Information provided:
========================================
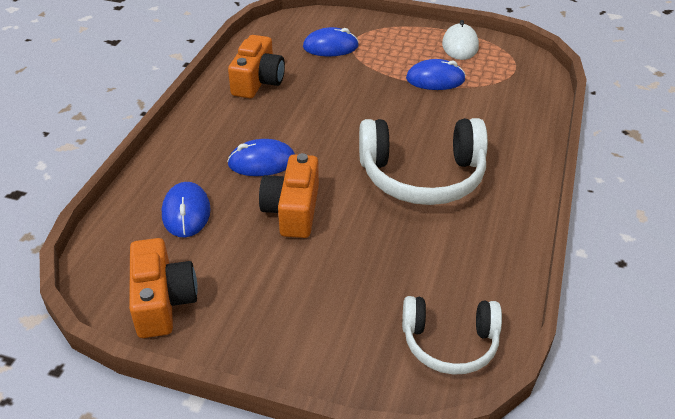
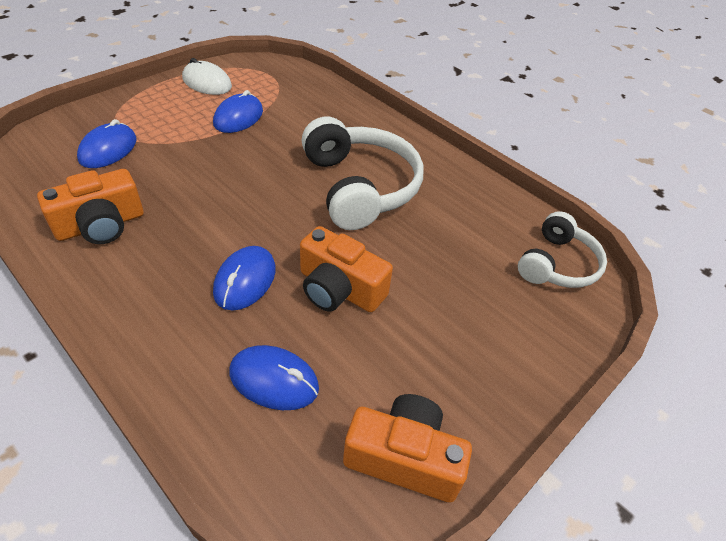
camera: 65 degrees left, 5 degrees up
orange camera [228,35,285,98] -> orange camera turned 105 degrees clockwise [37,169,144,244]
white headphones [359,118,488,205] -> white headphones turned 45 degrees counterclockwise [302,117,423,230]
========================================
Exercise aim: The data above should be repeated in full and exactly, with no pictures carried over.

Output:
camera: 65 degrees left, 5 degrees up
orange camera [228,35,285,98] -> orange camera turned 105 degrees clockwise [37,169,144,244]
white headphones [359,118,488,205] -> white headphones turned 45 degrees counterclockwise [302,117,423,230]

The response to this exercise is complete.